Work instruction. Copy the records below character for character.

━━━━━ Data

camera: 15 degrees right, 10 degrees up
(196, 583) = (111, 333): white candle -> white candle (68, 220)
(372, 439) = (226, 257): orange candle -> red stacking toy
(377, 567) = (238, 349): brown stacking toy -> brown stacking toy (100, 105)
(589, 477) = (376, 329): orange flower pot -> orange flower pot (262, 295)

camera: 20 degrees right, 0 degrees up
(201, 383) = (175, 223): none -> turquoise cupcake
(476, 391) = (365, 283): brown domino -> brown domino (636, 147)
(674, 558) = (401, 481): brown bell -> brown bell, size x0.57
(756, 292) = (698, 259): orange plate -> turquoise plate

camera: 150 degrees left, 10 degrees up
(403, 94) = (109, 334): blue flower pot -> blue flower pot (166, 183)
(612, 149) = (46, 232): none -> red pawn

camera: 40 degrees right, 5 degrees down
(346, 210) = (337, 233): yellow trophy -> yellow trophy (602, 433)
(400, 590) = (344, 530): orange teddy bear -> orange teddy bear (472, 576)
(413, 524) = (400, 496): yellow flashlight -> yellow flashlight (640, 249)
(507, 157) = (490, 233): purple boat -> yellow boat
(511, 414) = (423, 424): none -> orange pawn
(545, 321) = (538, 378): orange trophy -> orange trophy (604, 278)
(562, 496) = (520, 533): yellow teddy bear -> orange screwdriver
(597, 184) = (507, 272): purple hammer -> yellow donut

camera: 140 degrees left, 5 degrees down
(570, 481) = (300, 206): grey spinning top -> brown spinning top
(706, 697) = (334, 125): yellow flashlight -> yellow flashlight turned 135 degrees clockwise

━━━━━━━━━━

Solution to this task.
camera: 15 degrees right, 10 degrees up
(196, 583) = (111, 333): white candle -> white candle (68, 220)
(372, 439) = (226, 257): orange candle -> red stacking toy
(377, 567) = (238, 349): brown stacking toy -> brown stacking toy (100, 105)
(589, 477) = (376, 329): orange flower pot -> orange flower pot (262, 295)

camera: 20 degrees right, 0 degrees up
(201, 383) = (175, 223): none -> turquoise cupcake
(476, 391) = (365, 283): brown domino -> brown domino (636, 147)
(674, 558) = (401, 481): brown bell -> brown bell, size x0.57
(756, 292) = (698, 259): orange plate -> turquoise plate

camera: 150 degrees left, 10 degrees up
(403, 94) = (109, 334): blue flower pot -> blue flower pot (166, 183)
(612, 149) = (46, 232): none -> red pawn

camera: 40 degrees right, 5 degrees down
(346, 210) = (337, 233): yellow trophy -> yellow trophy (602, 433)
(400, 590) = (344, 530): orange teddy bear -> orange teddy bear (472, 576)
(413, 524) = (400, 496): yellow flashlight -> yellow flashlight (640, 249)
(507, 157) = (490, 233): purple boat -> yellow boat
(511, 414) = (423, 424): none -> orange pawn
(545, 321) = (538, 378): orange trophy -> orange trophy (604, 278)
(562, 496) = (520, 533): yellow teddy bear -> orange screwdriver
(597, 184) = (507, 272): purple hammer -> yellow donut

camera: 140 degrees left, 5 degrees down
(570, 481) = (300, 206): grey spinning top -> brown spinning top
(706, 697) = (334, 125): yellow flashlight -> yellow flashlight turned 135 degrees clockwise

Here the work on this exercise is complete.